Prompt ▸ State only the number of lines that include "breast".

The input ▸
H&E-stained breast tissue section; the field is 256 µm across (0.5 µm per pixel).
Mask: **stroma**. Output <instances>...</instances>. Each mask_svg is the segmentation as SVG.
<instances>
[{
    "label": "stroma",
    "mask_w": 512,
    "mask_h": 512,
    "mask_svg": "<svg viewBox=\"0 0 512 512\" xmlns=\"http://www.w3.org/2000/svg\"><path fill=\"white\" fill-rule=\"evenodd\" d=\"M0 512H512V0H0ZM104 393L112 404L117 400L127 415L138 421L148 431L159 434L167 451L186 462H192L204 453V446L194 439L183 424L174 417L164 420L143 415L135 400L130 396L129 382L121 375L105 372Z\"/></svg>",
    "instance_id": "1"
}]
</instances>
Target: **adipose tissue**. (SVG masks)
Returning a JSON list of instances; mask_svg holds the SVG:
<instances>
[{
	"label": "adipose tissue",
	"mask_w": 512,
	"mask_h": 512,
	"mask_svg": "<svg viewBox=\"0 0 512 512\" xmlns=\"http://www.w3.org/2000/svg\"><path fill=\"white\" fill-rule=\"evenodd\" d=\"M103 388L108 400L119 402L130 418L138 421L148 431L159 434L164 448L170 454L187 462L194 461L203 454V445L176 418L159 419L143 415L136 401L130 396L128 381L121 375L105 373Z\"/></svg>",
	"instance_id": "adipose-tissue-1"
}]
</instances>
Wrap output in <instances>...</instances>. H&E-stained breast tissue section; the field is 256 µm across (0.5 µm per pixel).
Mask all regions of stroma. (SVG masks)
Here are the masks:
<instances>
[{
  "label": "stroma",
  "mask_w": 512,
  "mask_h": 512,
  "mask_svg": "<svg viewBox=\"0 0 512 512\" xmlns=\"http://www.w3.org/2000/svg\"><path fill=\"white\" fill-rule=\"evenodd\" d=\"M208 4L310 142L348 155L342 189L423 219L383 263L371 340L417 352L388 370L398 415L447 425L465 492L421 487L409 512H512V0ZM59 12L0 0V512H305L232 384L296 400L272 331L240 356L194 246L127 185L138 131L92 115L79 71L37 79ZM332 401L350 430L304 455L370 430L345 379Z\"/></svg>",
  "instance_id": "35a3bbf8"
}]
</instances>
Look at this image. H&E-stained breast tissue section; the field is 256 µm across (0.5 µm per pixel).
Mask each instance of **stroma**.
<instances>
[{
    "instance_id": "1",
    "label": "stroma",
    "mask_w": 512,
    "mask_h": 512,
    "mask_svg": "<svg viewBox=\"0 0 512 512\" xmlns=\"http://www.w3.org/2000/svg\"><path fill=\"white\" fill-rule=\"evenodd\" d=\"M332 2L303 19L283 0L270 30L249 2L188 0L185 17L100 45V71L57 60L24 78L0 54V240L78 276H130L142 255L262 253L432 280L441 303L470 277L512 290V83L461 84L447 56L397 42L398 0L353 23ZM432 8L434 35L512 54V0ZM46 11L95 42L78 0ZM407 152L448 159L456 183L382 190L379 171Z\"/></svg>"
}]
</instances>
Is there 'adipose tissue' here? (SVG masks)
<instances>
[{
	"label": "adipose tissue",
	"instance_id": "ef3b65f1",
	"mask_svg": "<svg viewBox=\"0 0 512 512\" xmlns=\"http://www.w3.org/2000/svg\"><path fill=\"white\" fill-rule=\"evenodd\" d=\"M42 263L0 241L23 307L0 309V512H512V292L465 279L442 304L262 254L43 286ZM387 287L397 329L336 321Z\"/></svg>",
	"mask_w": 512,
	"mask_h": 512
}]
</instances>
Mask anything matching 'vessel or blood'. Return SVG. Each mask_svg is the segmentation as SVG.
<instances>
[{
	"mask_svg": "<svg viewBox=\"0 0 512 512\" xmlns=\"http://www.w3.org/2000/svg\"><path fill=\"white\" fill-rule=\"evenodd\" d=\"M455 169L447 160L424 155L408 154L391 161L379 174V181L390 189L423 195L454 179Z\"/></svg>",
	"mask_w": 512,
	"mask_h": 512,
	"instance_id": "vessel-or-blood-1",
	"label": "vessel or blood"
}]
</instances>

Result of the task ▸ 3